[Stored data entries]
• • • •

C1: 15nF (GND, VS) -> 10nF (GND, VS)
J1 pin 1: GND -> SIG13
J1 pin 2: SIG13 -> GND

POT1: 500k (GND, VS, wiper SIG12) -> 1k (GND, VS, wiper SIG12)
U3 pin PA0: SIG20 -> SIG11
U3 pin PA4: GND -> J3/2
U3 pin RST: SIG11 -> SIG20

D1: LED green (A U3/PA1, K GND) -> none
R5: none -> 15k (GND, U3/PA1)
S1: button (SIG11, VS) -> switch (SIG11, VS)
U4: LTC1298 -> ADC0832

• • • •

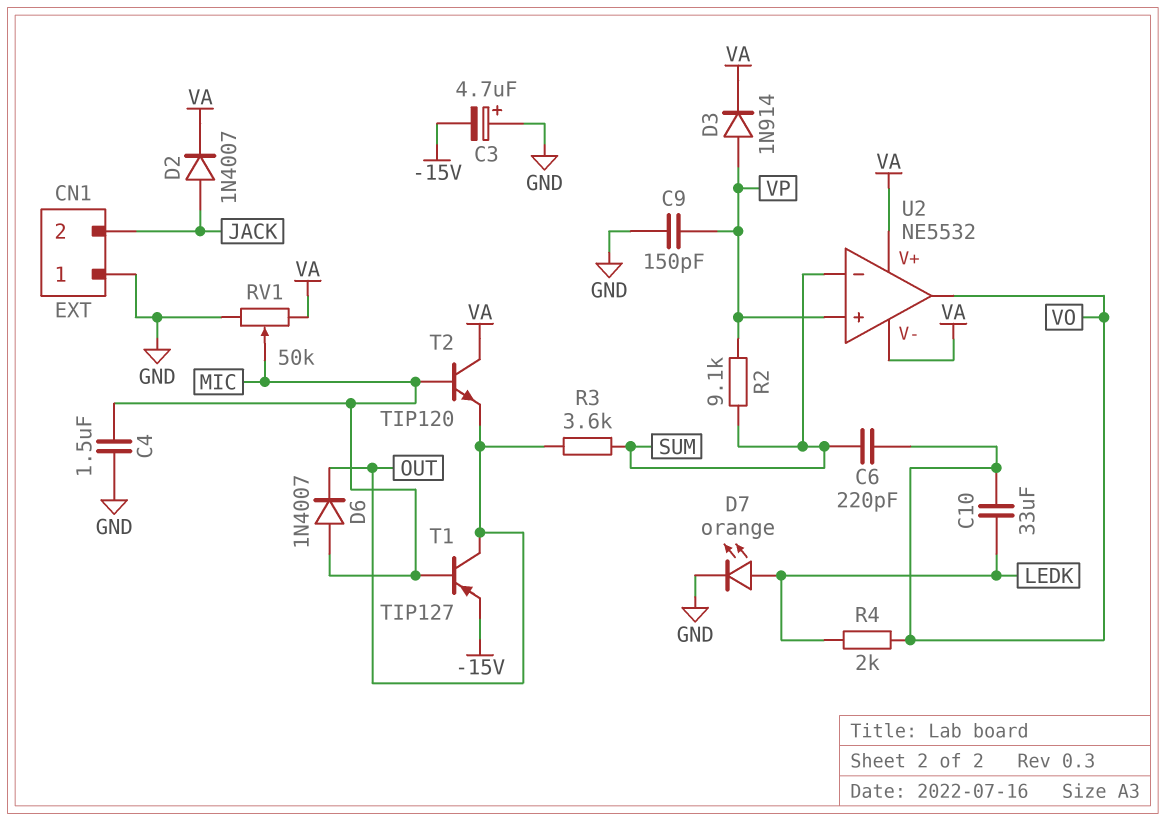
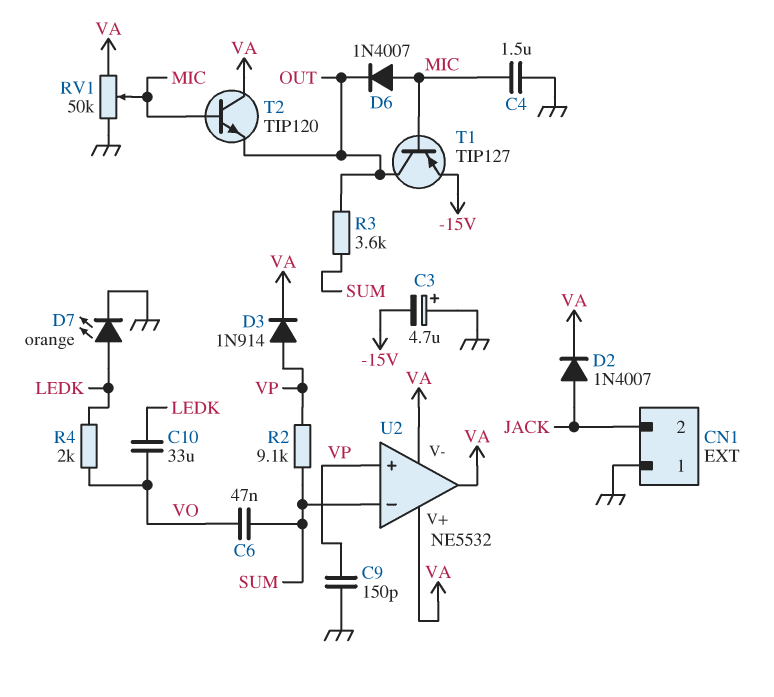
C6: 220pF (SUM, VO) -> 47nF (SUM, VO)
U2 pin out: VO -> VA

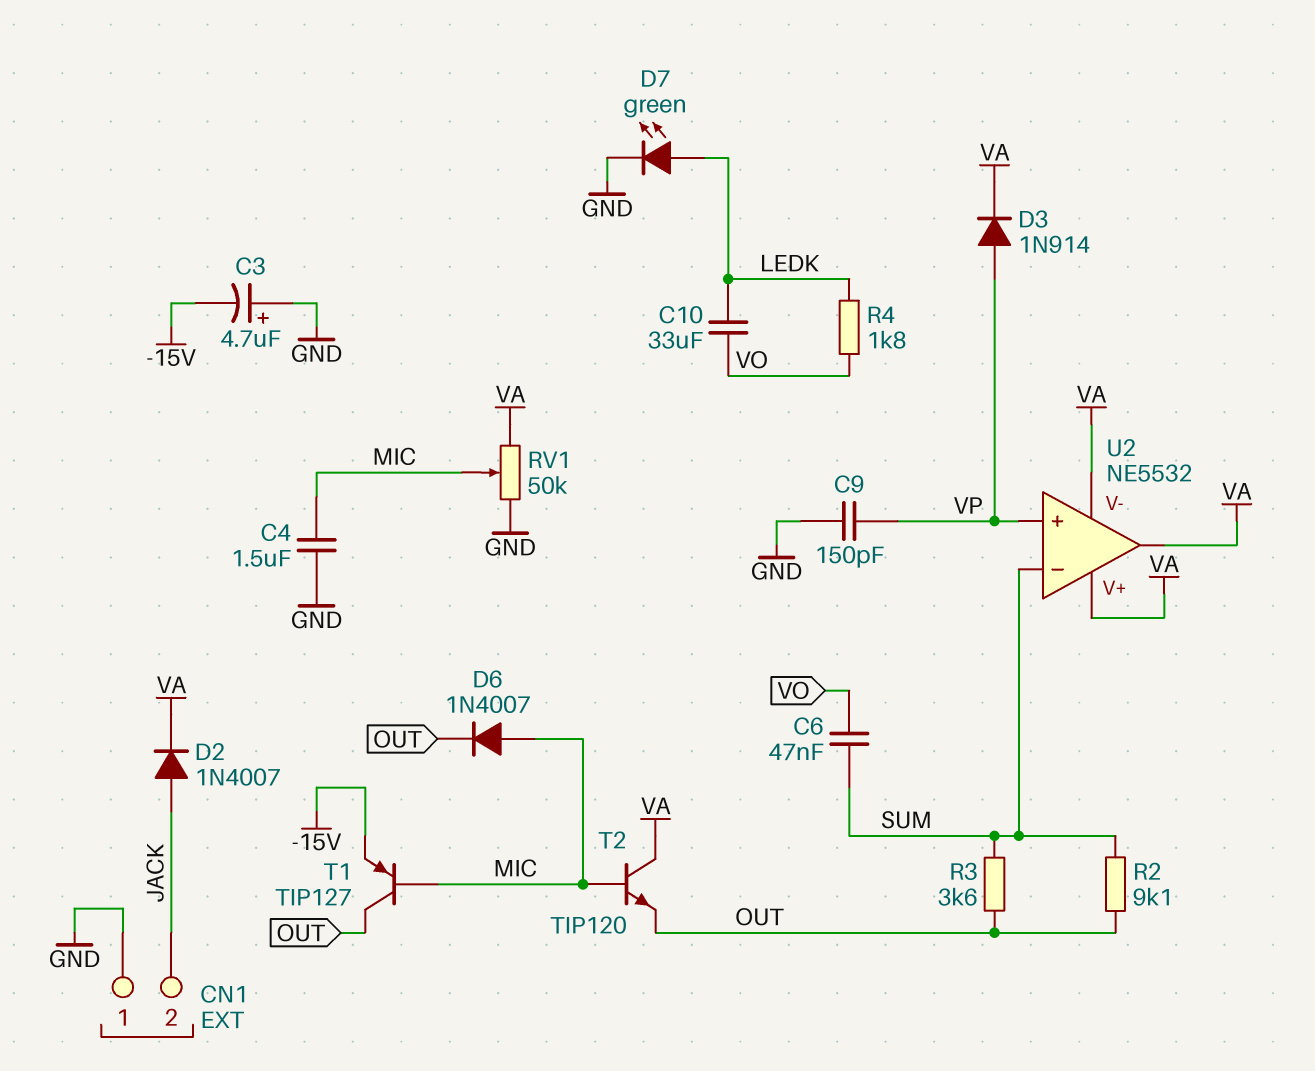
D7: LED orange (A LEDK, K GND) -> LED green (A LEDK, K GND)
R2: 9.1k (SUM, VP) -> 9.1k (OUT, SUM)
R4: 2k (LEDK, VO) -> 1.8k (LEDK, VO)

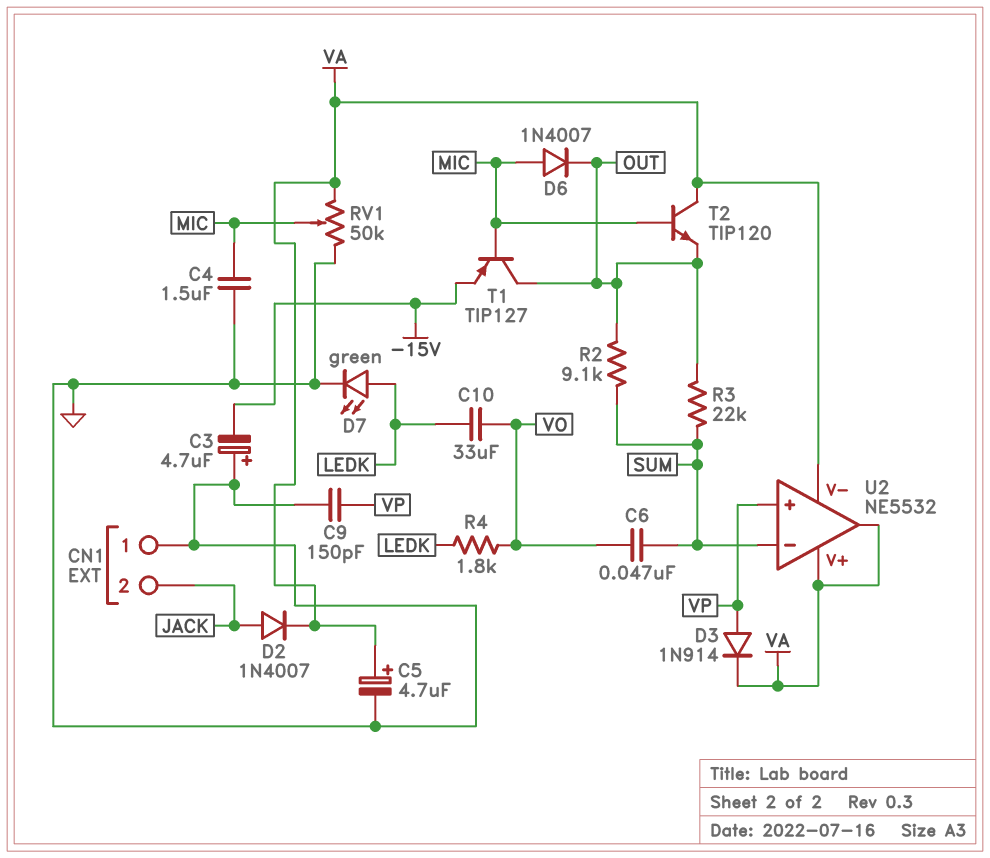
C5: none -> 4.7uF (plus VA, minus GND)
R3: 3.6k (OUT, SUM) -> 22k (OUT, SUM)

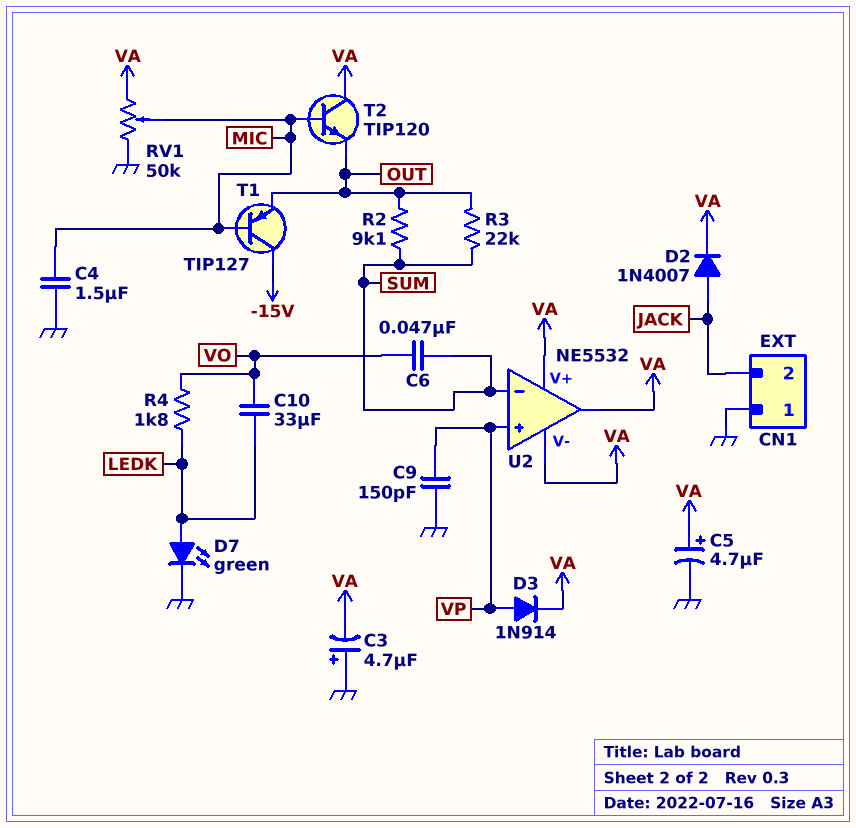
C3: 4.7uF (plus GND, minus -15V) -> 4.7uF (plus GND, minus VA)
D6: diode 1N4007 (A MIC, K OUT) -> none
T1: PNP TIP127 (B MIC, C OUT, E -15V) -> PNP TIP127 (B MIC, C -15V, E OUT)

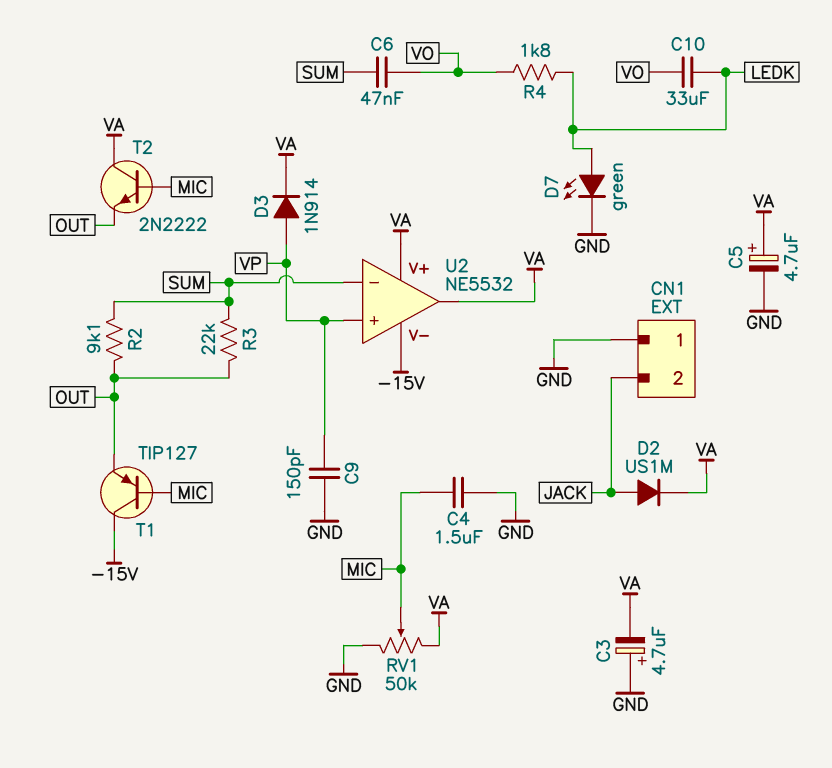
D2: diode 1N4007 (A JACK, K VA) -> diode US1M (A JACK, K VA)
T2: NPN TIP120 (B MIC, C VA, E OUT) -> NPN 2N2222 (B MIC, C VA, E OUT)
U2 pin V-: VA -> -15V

• • • •

* **Work required**: Return each line from the entries above that includes "minus".

* **Response to this task**:
C5: none -> 4.7uF (plus VA, minus GND)
C3: 4.7uF (plus GND, minus -15V) -> 4.7uF (plus GND, minus VA)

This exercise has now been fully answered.